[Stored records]
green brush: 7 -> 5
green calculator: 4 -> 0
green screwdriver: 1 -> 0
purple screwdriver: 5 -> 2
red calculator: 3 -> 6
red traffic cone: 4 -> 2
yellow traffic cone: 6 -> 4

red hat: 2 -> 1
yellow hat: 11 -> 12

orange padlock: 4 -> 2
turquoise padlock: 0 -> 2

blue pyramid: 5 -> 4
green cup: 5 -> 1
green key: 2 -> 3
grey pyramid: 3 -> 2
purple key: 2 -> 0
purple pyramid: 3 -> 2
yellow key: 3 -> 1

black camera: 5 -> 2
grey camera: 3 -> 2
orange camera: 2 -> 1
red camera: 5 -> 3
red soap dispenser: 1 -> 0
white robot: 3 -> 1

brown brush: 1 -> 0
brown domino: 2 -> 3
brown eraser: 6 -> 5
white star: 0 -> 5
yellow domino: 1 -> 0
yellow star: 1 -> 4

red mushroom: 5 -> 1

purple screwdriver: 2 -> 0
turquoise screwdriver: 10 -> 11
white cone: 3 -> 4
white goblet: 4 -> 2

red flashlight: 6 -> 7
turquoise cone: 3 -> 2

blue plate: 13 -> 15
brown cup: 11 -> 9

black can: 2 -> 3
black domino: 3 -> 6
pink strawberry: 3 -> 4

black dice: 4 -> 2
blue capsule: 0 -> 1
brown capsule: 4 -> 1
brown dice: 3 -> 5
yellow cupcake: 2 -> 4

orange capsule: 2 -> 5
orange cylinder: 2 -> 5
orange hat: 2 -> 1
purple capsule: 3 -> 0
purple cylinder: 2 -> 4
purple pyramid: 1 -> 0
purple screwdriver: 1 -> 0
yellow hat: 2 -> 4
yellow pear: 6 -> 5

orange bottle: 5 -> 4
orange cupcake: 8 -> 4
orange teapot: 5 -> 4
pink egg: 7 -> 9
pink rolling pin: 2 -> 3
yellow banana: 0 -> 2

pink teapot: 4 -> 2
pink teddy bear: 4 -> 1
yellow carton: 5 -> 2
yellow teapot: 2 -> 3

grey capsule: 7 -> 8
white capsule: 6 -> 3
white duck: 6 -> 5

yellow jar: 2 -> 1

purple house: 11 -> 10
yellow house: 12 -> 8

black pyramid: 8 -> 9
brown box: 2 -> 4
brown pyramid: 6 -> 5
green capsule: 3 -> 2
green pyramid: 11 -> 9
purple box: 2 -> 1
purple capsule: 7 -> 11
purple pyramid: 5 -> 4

WHAT IS NEEDED:
Your task is to restate every record exactly.

WRITTEN RESPONSE:
green brush: 7 -> 5
green calculator: 4 -> 0
green screwdriver: 1 -> 0
purple screwdriver: 5 -> 2
red calculator: 3 -> 6
red traffic cone: 4 -> 2
yellow traffic cone: 6 -> 4

red hat: 2 -> 1
yellow hat: 11 -> 12

orange padlock: 4 -> 2
turquoise padlock: 0 -> 2

blue pyramid: 5 -> 4
green cup: 5 -> 1
green key: 2 -> 3
grey pyramid: 3 -> 2
purple key: 2 -> 0
purple pyramid: 3 -> 2
yellow key: 3 -> 1

black camera: 5 -> 2
grey camera: 3 -> 2
orange camera: 2 -> 1
red camera: 5 -> 3
red soap dispenser: 1 -> 0
white robot: 3 -> 1

brown brush: 1 -> 0
brown domino: 2 -> 3
brown eraser: 6 -> 5
white star: 0 -> 5
yellow domino: 1 -> 0
yellow star: 1 -> 4

red mushroom: 5 -> 1

purple screwdriver: 2 -> 0
turquoise screwdriver: 10 -> 11
white cone: 3 -> 4
white goblet: 4 -> 2

red flashlight: 6 -> 7
turquoise cone: 3 -> 2

blue plate: 13 -> 15
brown cup: 11 -> 9

black can: 2 -> 3
black domino: 3 -> 6
pink strawberry: 3 -> 4

black dice: 4 -> 2
blue capsule: 0 -> 1
brown capsule: 4 -> 1
brown dice: 3 -> 5
yellow cupcake: 2 -> 4

orange capsule: 2 -> 5
orange cylinder: 2 -> 5
orange hat: 2 -> 1
purple capsule: 3 -> 0
purple cylinder: 2 -> 4
purple pyramid: 1 -> 0
purple screwdriver: 1 -> 0
yellow hat: 2 -> 4
yellow pear: 6 -> 5

orange bottle: 5 -> 4
orange cupcake: 8 -> 4
orange teapot: 5 -> 4
pink egg: 7 -> 9
pink rolling pin: 2 -> 3
yellow banana: 0 -> 2

pink teapot: 4 -> 2
pink teddy bear: 4 -> 1
yellow carton: 5 -> 2
yellow teapot: 2 -> 3

grey capsule: 7 -> 8
white capsule: 6 -> 3
white duck: 6 -> 5

yellow jar: 2 -> 1

purple house: 11 -> 10
yellow house: 12 -> 8

black pyramid: 8 -> 9
brown box: 2 -> 4
brown pyramid: 6 -> 5
green capsule: 3 -> 2
green pyramid: 11 -> 9
purple box: 2 -> 1
purple capsule: 7 -> 11
purple pyramid: 5 -> 4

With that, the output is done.